# [BRIEF]
Copy out all the records, word for word.

# [RECORD EXTRACTS]
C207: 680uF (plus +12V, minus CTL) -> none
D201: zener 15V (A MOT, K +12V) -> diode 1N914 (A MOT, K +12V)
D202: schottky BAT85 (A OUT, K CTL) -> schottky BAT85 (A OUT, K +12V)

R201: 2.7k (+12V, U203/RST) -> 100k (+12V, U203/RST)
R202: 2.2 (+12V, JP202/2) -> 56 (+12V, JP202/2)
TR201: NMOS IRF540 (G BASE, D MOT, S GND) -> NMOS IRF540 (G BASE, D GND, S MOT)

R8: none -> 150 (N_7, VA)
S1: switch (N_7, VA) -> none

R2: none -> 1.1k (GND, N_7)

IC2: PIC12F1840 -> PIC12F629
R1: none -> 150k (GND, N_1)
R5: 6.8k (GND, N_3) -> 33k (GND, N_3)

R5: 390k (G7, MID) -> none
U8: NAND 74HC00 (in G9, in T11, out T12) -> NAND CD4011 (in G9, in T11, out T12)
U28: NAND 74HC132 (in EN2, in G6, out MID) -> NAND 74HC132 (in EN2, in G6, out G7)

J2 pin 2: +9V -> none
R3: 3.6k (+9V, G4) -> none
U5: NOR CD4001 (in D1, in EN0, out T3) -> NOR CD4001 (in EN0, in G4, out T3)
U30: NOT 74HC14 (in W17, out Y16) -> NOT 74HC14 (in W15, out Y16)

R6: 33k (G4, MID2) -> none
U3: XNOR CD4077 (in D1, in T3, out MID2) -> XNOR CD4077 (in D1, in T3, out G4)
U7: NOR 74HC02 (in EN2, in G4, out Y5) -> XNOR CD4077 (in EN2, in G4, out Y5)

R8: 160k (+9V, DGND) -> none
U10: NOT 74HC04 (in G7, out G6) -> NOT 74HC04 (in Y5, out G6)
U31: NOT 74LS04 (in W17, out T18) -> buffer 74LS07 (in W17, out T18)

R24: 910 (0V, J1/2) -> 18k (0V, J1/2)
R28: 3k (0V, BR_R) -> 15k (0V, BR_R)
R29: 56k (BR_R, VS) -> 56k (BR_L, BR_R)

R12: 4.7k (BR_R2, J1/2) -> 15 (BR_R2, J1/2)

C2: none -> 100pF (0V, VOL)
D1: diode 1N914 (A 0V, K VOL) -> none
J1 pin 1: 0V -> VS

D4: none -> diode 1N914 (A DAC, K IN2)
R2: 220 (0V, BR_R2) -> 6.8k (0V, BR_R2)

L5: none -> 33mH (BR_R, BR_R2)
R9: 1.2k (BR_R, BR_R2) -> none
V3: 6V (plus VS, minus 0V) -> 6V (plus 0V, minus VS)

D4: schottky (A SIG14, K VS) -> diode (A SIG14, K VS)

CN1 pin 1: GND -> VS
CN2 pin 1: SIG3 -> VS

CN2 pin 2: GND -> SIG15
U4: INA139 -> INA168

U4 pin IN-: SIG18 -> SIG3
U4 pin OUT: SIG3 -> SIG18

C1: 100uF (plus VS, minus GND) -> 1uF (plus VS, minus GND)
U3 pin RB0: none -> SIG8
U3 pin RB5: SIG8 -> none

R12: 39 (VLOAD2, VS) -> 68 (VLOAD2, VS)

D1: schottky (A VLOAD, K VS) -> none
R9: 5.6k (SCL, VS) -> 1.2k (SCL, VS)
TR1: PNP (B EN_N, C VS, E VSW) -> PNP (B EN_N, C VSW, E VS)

# [WRITTEN RESPONSE]
C207: 680uF (plus +12V, minus CTL) -> none
D201: zener 15V (A MOT, K +12V) -> diode 1N914 (A MOT, K +12V)
D202: schottky BAT85 (A OUT, K CTL) -> schottky BAT85 (A OUT, K +12V)

R201: 2.7k (+12V, U203/RST) -> 100k (+12V, U203/RST)
R202: 2.2 (+12V, JP202/2) -> 56 (+12V, JP202/2)
TR201: NMOS IRF540 (G BASE, D MOT, S GND) -> NMOS IRF540 (G BASE, D GND, S MOT)

R8: none -> 150 (N_7, VA)
S1: switch (N_7, VA) -> none

R2: none -> 1.1k (GND, N_7)

IC2: PIC12F1840 -> PIC12F629
R1: none -> 150k (GND, N_1)
R5: 6.8k (GND, N_3) -> 33k (GND, N_3)

R5: 390k (G7, MID) -> none
U8: NAND 74HC00 (in G9, in T11, out T12) -> NAND CD4011 (in G9, in T11, out T12)
U28: NAND 74HC132 (in EN2, in G6, out MID) -> NAND 74HC132 (in EN2, in G6, out G7)

J2 pin 2: +9V -> none
R3: 3.6k (+9V, G4) -> none
U5: NOR CD4001 (in D1, in EN0, out T3) -> NOR CD4001 (in EN0, in G4, out T3)
U30: NOT 74HC14 (in W17, out Y16) -> NOT 74HC14 (in W15, out Y16)

R6: 33k (G4, MID2) -> none
U3: XNOR CD4077 (in D1, in T3, out MID2) -> XNOR CD4077 (in D1, in T3, out G4)
U7: NOR 74HC02 (in EN2, in G4, out Y5) -> XNOR CD4077 (in EN2, in G4, out Y5)

R8: 160k (+9V, DGND) -> none
U10: NOT 74HC04 (in G7, out G6) -> NOT 74HC04 (in Y5, out G6)
U31: NOT 74LS04 (in W17, out T18) -> buffer 74LS07 (in W17, out T18)

R24: 910 (0V, J1/2) -> 18k (0V, J1/2)
R28: 3k (0V, BR_R) -> 15k (0V, BR_R)
R29: 56k (BR_R, VS) -> 56k (BR_L, BR_R)

R12: 4.7k (BR_R2, J1/2) -> 15 (BR_R2, J1/2)

C2: none -> 100pF (0V, VOL)
D1: diode 1N914 (A 0V, K VOL) -> none
J1 pin 1: 0V -> VS

D4: none -> diode 1N914 (A DAC, K IN2)
R2: 220 (0V, BR_R2) -> 6.8k (0V, BR_R2)

L5: none -> 33mH (BR_R, BR_R2)
R9: 1.2k (BR_R, BR_R2) -> none
V3: 6V (plus VS, minus 0V) -> 6V (plus 0V, minus VS)

D4: schottky (A SIG14, K VS) -> diode (A SIG14, K VS)

CN1 pin 1: GND -> VS
CN2 pin 1: SIG3 -> VS

CN2 pin 2: GND -> SIG15
U4: INA139 -> INA168

U4 pin IN-: SIG18 -> SIG3
U4 pin OUT: SIG3 -> SIG18

C1: 100uF (plus VS, minus GND) -> 1uF (plus VS, minus GND)
U3 pin RB0: none -> SIG8
U3 pin RB5: SIG8 -> none

R12: 39 (VLOAD2, VS) -> 68 (VLOAD2, VS)

D1: schottky (A VLOAD, K VS) -> none
R9: 5.6k (SCL, VS) -> 1.2k (SCL, VS)
TR1: PNP (B EN_N, C VS, E VSW) -> PNP (B EN_N, C VSW, E VS)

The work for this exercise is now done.